■ What is expected ■
Take the line containing "purple cross: rotated" and each line after it through the end of the data below, and return them exactly, minus any pictures.

——

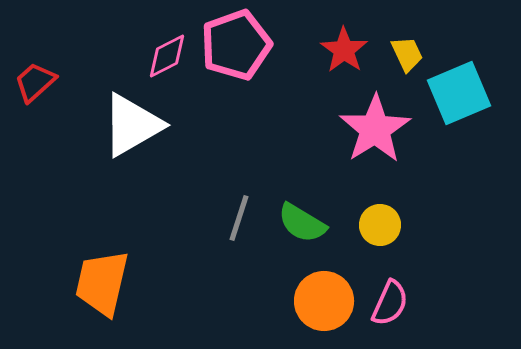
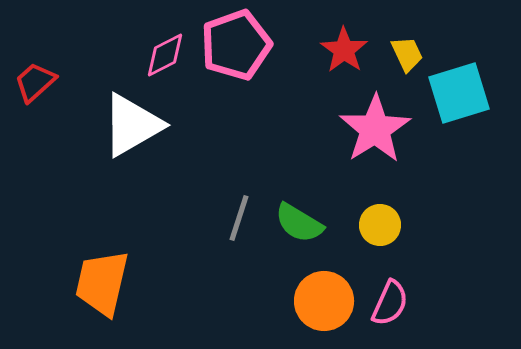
pink diamond: moved 2 px left, 1 px up
cyan square: rotated 6 degrees clockwise
green semicircle: moved 3 px left
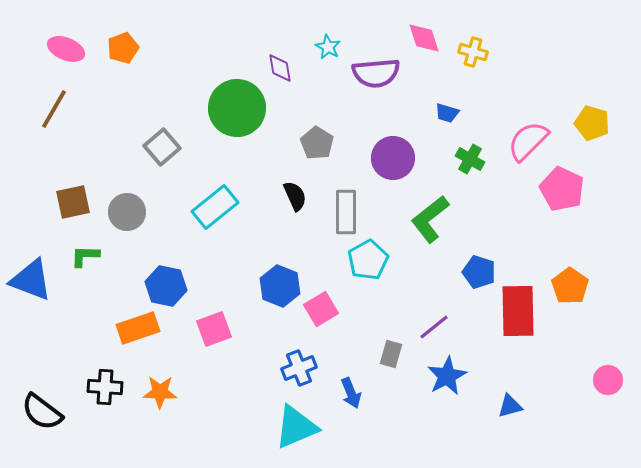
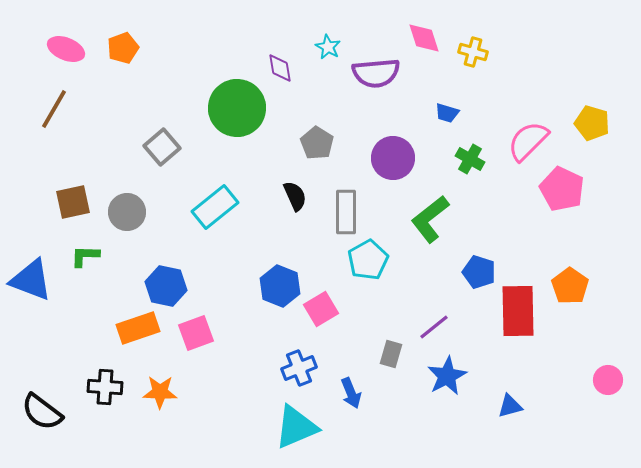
pink square at (214, 329): moved 18 px left, 4 px down
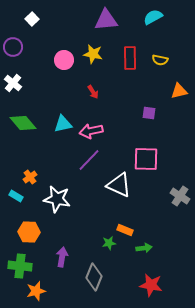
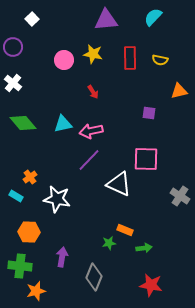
cyan semicircle: rotated 18 degrees counterclockwise
white triangle: moved 1 px up
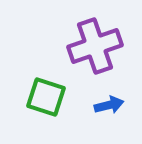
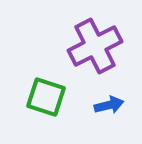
purple cross: rotated 8 degrees counterclockwise
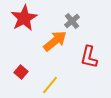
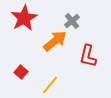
red L-shape: moved 1 px left, 1 px up
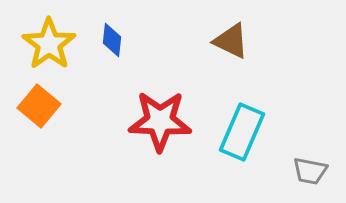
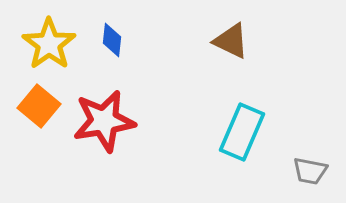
red star: moved 56 px left; rotated 12 degrees counterclockwise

——

■ Answer to this exercise ■
purple cross: rotated 8 degrees counterclockwise
red L-shape: moved 1 px left, 1 px up
red star: moved 56 px left; rotated 12 degrees counterclockwise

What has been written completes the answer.